_Problem to solve_. Copy every line from the one containing "Outline anything matching" through the last line of the records below, both included, and nothing else.

(Recorded data)
******

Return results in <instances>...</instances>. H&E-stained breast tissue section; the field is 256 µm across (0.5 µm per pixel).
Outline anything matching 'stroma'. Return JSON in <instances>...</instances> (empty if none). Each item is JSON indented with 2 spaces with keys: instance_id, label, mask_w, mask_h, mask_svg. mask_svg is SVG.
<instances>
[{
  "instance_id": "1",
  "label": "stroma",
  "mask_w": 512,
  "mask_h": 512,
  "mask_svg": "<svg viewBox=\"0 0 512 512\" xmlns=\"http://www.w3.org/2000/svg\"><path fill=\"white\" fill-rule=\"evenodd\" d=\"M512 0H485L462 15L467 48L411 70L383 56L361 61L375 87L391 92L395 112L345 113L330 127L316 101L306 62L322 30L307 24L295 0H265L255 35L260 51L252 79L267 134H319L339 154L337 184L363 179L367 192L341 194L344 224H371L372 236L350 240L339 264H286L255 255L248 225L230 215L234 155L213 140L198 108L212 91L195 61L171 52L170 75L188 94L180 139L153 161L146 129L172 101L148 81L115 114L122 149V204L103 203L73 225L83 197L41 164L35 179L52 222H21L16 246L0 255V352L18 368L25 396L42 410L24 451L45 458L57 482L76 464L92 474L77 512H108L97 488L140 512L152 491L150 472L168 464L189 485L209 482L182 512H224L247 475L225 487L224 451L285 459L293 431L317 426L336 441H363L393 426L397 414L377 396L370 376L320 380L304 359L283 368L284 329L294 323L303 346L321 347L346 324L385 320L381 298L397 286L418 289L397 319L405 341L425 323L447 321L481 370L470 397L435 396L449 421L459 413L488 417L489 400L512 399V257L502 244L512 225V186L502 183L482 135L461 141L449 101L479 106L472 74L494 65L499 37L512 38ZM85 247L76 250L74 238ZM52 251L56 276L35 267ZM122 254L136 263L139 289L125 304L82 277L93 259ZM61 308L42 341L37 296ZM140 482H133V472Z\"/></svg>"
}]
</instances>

******

_Result for this exercise_.
Outline anything matching 'stroma'. Return JSON in <instances>...</instances> (empty if none). Each item is JSON indented with 2 spaces with keys: instance_id, label, mask_w, mask_h, mask_svg. mask_svg is SVG.
<instances>
[{
  "instance_id": "1",
  "label": "stroma",
  "mask_w": 512,
  "mask_h": 512,
  "mask_svg": "<svg viewBox=\"0 0 512 512\" xmlns=\"http://www.w3.org/2000/svg\"><path fill=\"white\" fill-rule=\"evenodd\" d=\"M512 0H485L462 15L467 48L411 70L383 56L361 61L375 87L391 92L395 112L345 113L330 127L316 101L306 62L322 30L307 24L295 0H265L255 35L260 51L252 79L267 134H319L339 154L337 184L363 179L367 192L341 194L344 224H371L372 236L350 240L339 264H286L255 255L248 225L230 215L234 155L213 140L198 108L212 91L195 61L171 52L170 75L188 94L180 139L153 161L146 129L172 101L148 81L115 114L122 149V204L103 203L73 225L83 197L41 164L35 179L52 222H21L16 246L0 255V352L18 368L25 396L42 410L24 451L45 458L57 482L76 464L92 474L77 512H108L97 488L140 512L152 491L150 472L168 464L189 485L209 482L182 512H224L247 475L225 487L224 451L285 459L293 431L317 426L336 441H363L393 426L397 414L377 396L370 376L320 380L304 359L283 368L284 329L294 323L303 346L321 347L346 324L385 320L381 298L397 286L418 289L397 319L405 341L425 323L447 321L481 370L470 397L435 396L449 421L459 413L488 417L489 400L512 399V257L502 244L512 225V186L502 183L482 135L461 141L449 101L479 106L472 74L494 65L499 37L512 38ZM85 247L76 250L74 238ZM52 251L56 276L35 267ZM122 254L136 263L139 289L125 304L82 277L93 259ZM61 308L42 341L37 296ZM140 482H133V472Z\"/></svg>"
}]
</instances>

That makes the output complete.